[Job item] Please output exactly the lines from the one containing "red hexagon: (211, 301)" through the end of the records below, leaving out any pictures.

[Records to use]
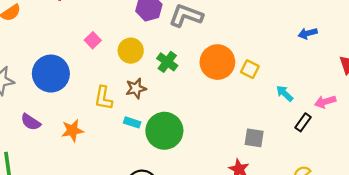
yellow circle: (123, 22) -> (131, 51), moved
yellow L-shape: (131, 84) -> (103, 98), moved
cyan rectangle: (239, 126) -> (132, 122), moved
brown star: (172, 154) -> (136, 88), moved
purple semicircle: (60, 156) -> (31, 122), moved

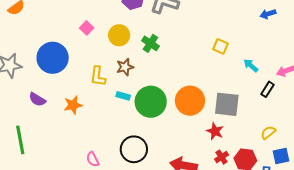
orange circle: (217, 62) -> (190, 101), moved
gray square: (254, 138) -> (227, 104), size x1.5

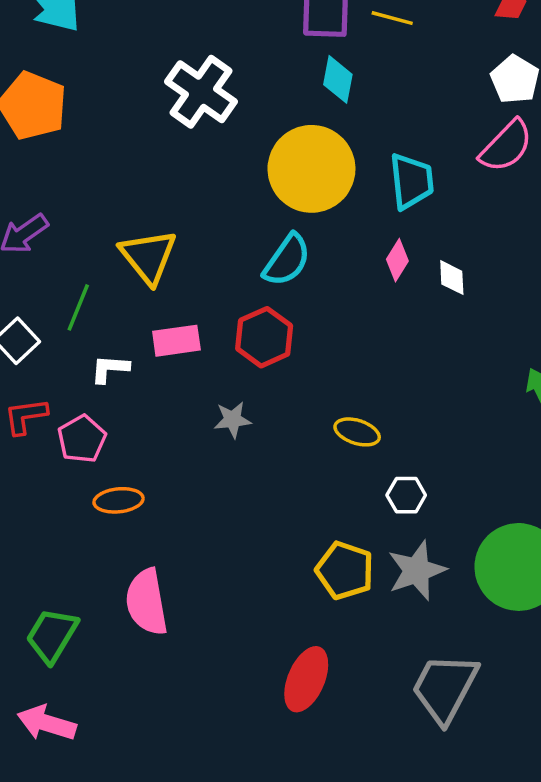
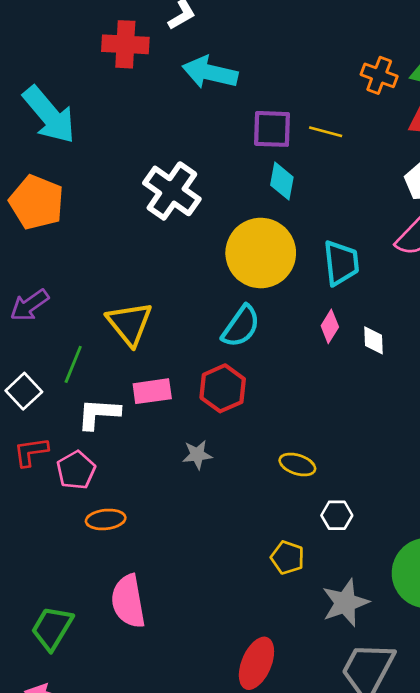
white L-shape: (110, 369) -> (99, 414), size x1.4
yellow pentagon: (345, 570) -> (288, 558), moved, size x0.7
gray star: (417, 570) -> (345, 603), moved

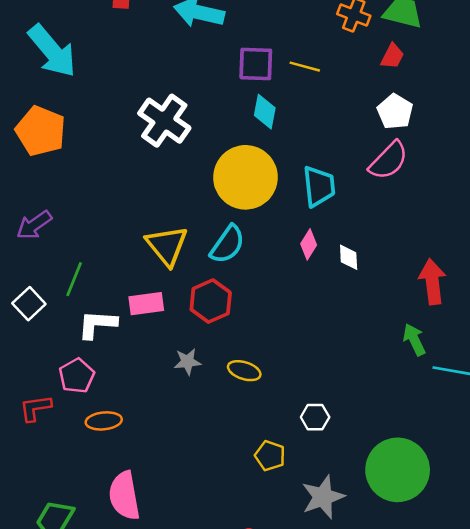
yellow triangle: (130, 324) -> (167, 246), moved
red L-shape: (31, 452) -> (35, 408), moved
yellow ellipse: (297, 464) -> (244, 371), moved

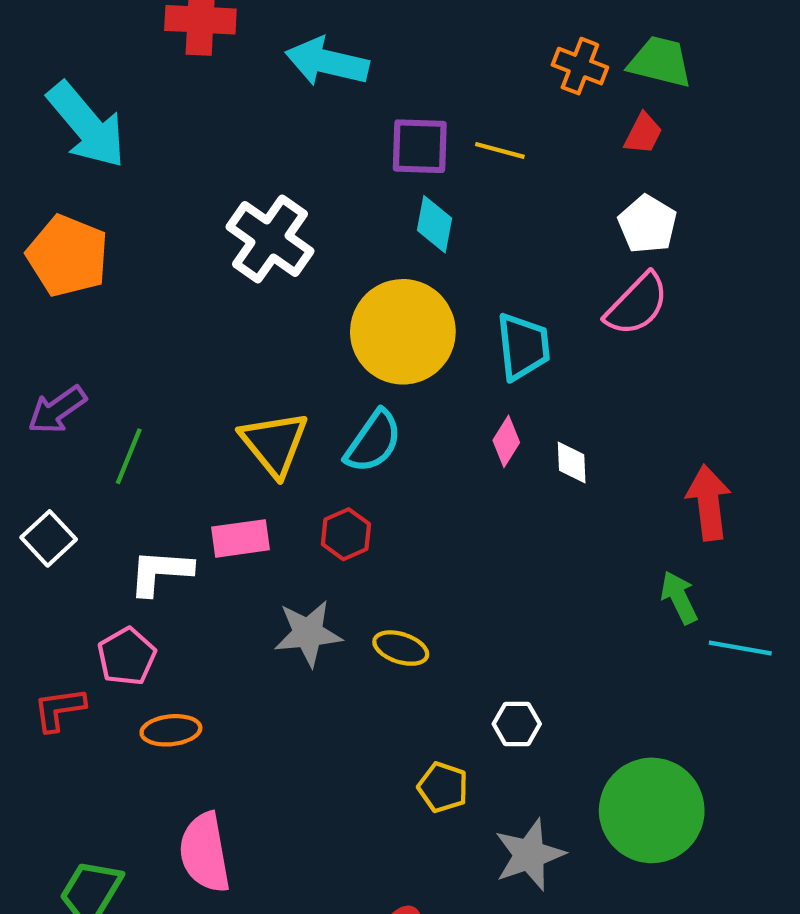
green line: (74, 279) -> (129, 456), moved
red hexagon: (211, 301) -> (346, 534), size x0.7
gray star: (187, 362) -> (308, 633), size x1.5

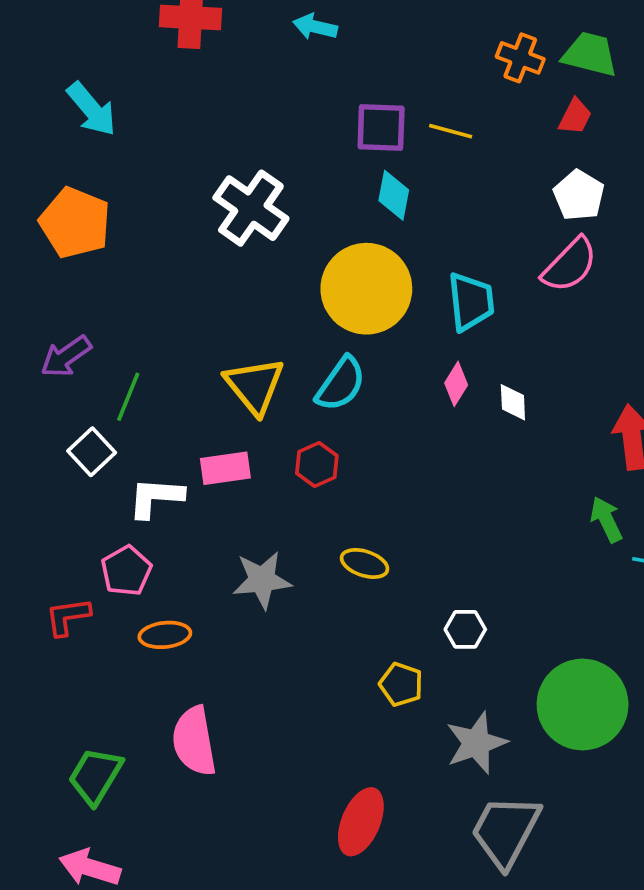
cyan arrow: (327, 62) -> (315, 27), moved, size x0.6
cyan arrow: (87, 125) -> (92, 109), size x0.7
white square: (49, 538) -> (92, 452), moved
gray star: (308, 633) -> (262, 580), moved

[Exercise solution]
red hexagon: (211, 301) -> (346, 534), size x0.7
gray star: (187, 362) -> (308, 633), size x1.5

cyan arrow: (327, 62) -> (315, 27), moved, size x0.6
cyan arrow: (87, 125) -> (92, 109), size x0.7
white square: (49, 538) -> (92, 452), moved
gray star: (308, 633) -> (262, 580), moved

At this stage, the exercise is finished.